(ASSIGNMENT): From the entries, copy every line that carries the string "none".

[Detected change data]
_ _ _
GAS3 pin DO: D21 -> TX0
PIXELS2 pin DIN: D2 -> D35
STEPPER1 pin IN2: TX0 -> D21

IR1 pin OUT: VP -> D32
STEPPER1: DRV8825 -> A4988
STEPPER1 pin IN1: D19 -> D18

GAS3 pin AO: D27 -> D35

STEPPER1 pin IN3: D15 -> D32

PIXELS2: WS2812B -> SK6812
_ _ _
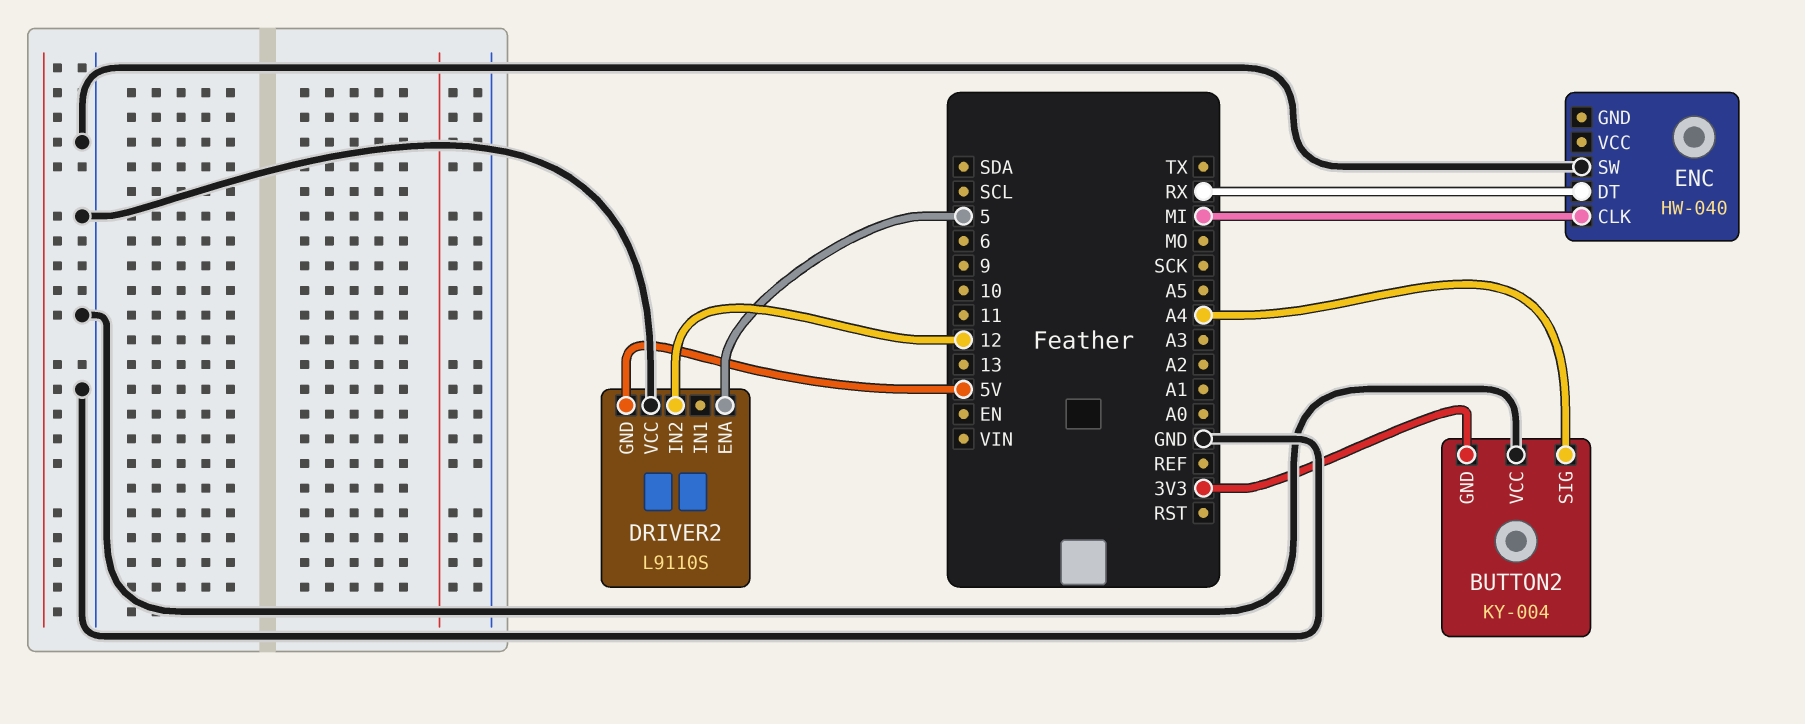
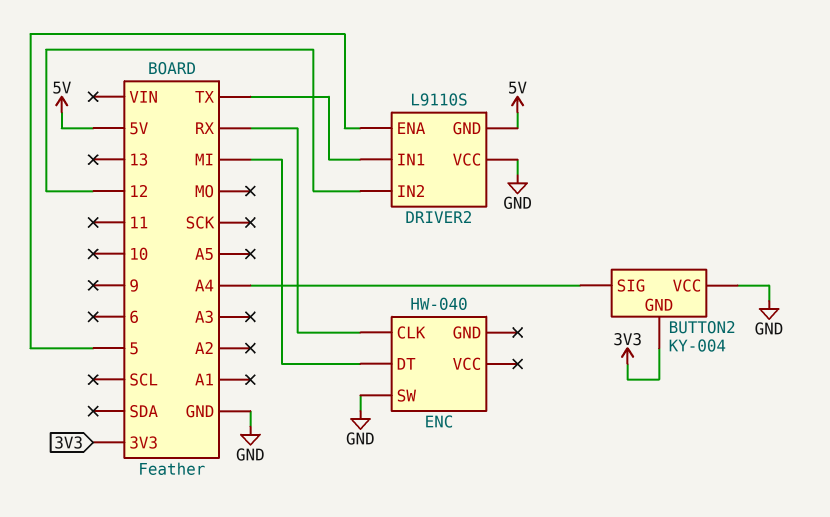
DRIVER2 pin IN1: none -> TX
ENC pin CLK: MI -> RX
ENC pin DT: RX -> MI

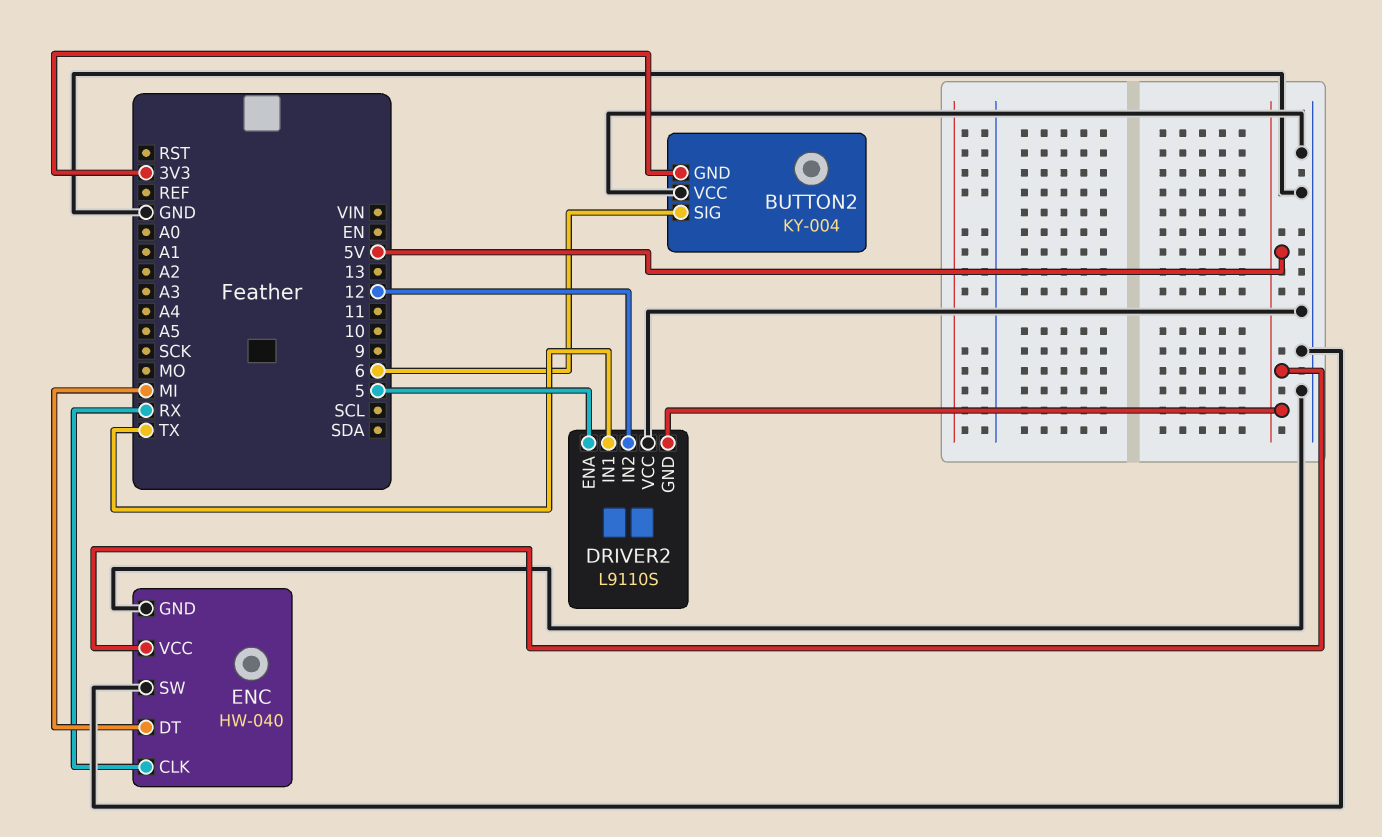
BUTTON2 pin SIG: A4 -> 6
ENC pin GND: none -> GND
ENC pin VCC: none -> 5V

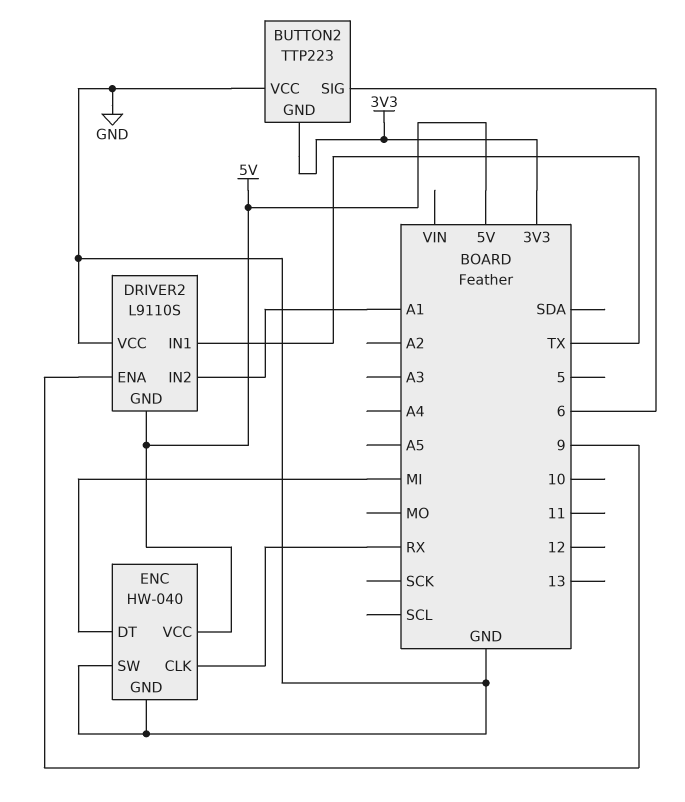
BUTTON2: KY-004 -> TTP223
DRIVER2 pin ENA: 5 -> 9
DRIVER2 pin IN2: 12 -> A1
_ _ _
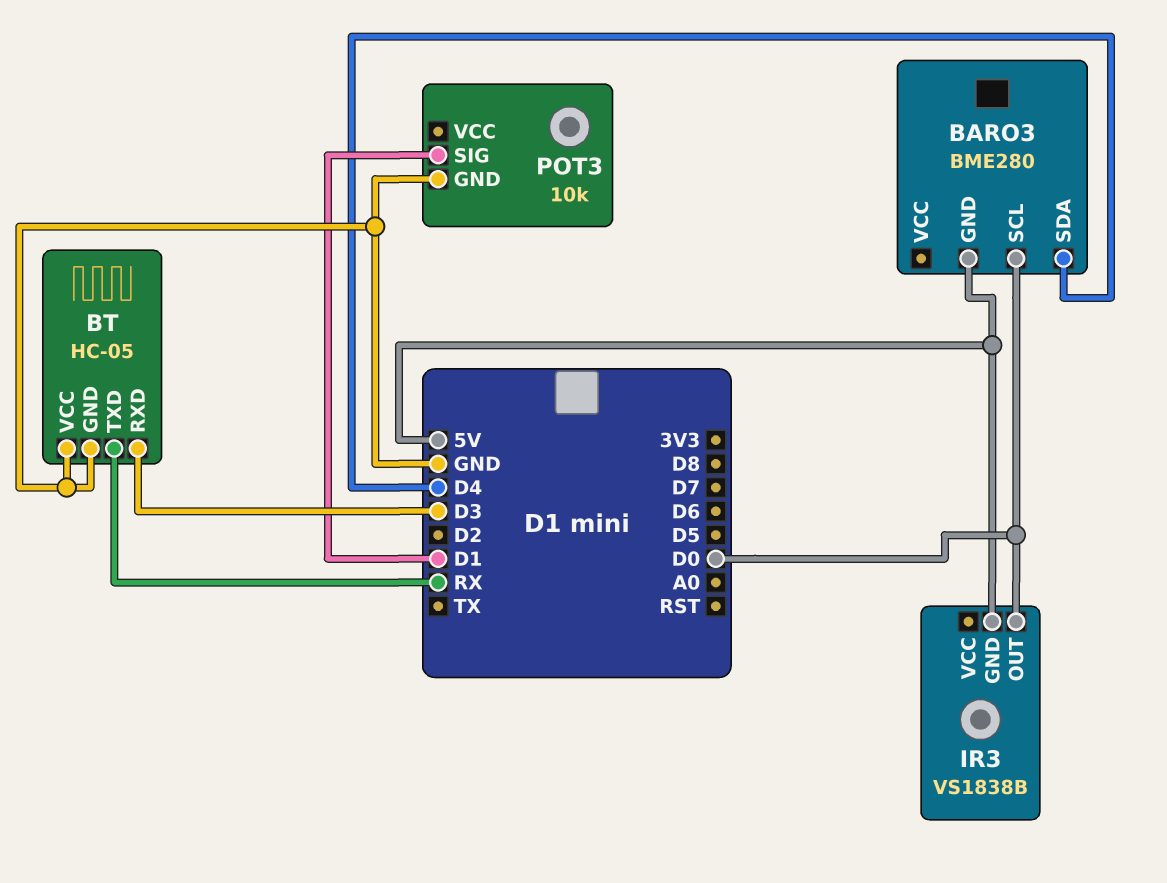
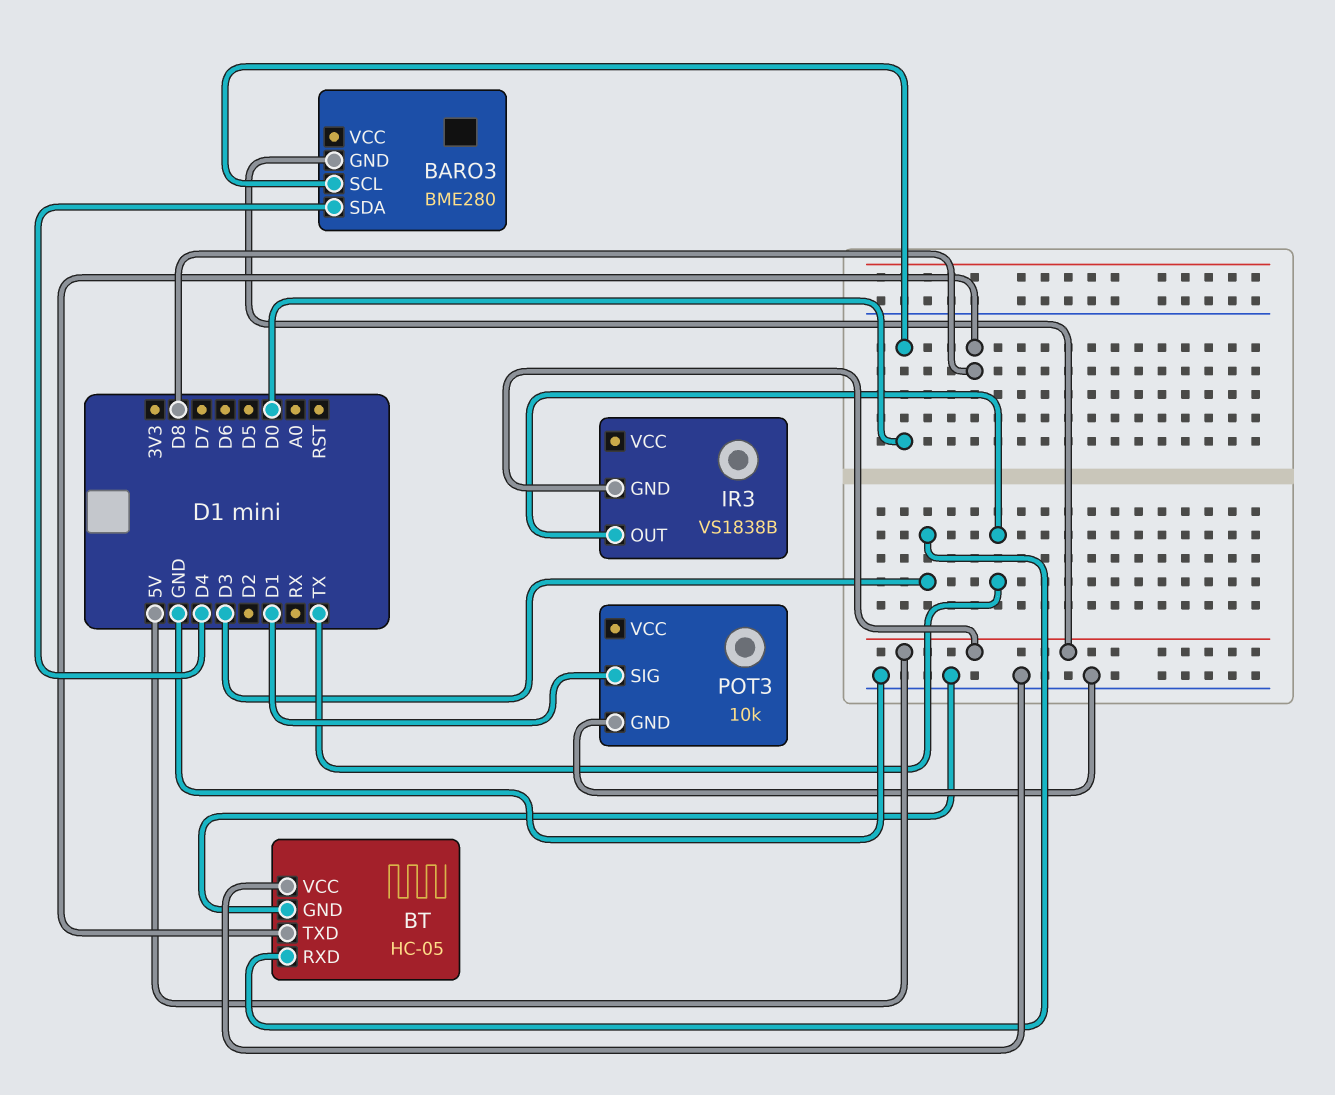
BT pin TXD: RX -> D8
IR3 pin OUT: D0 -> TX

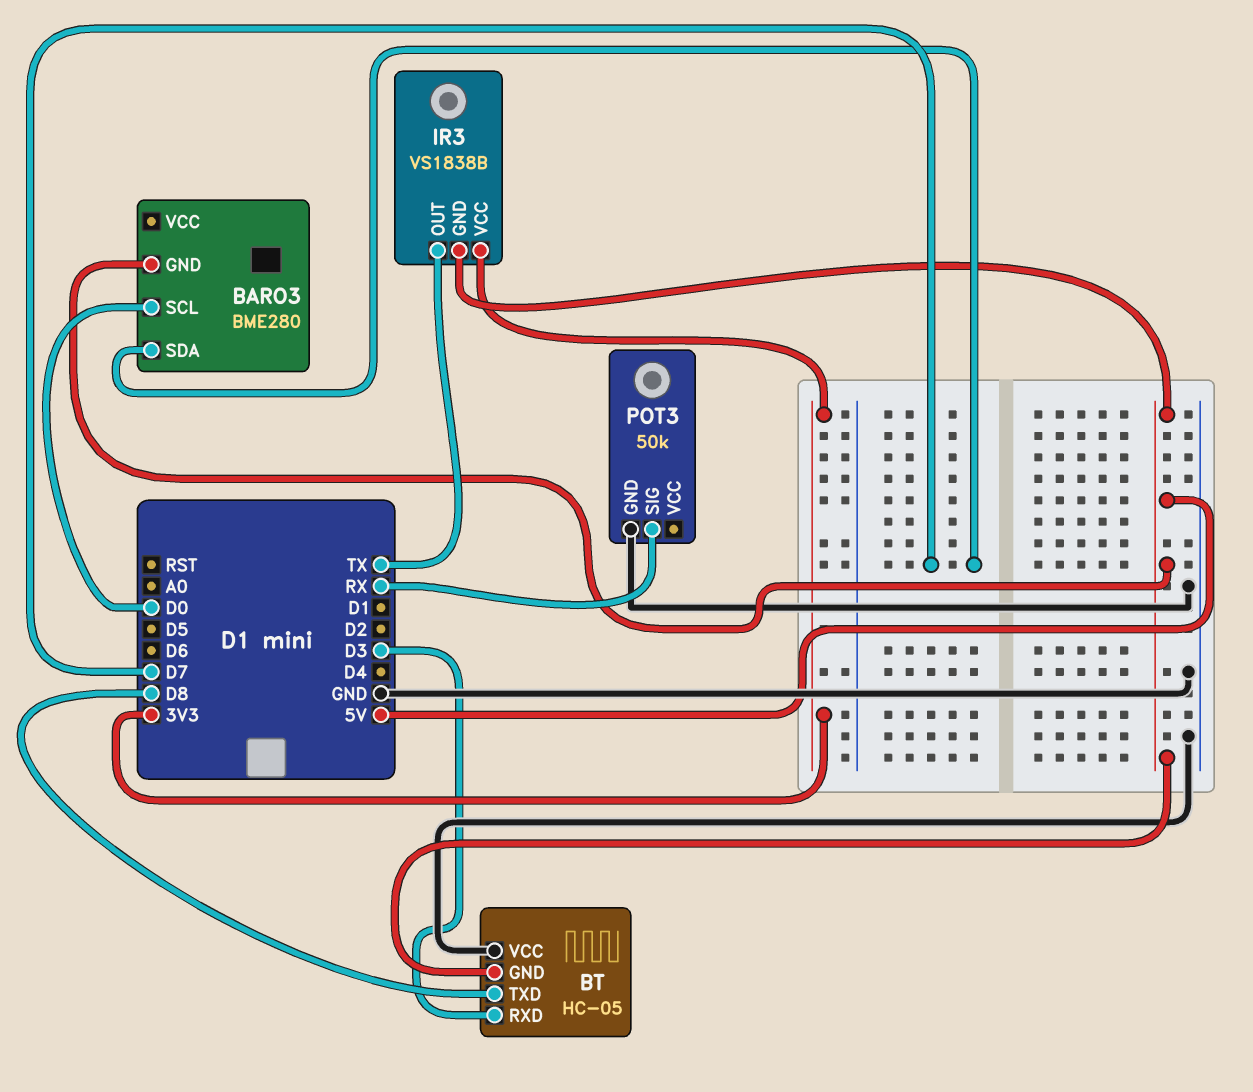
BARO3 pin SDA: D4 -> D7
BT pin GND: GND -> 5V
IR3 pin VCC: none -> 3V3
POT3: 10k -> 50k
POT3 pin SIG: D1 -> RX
_ _ _
(RESPONSE BELOW):
DRIVER2 pin IN1: none -> TX
ENC pin GND: none -> GND
ENC pin VCC: none -> 5V
IR3 pin VCC: none -> 3V3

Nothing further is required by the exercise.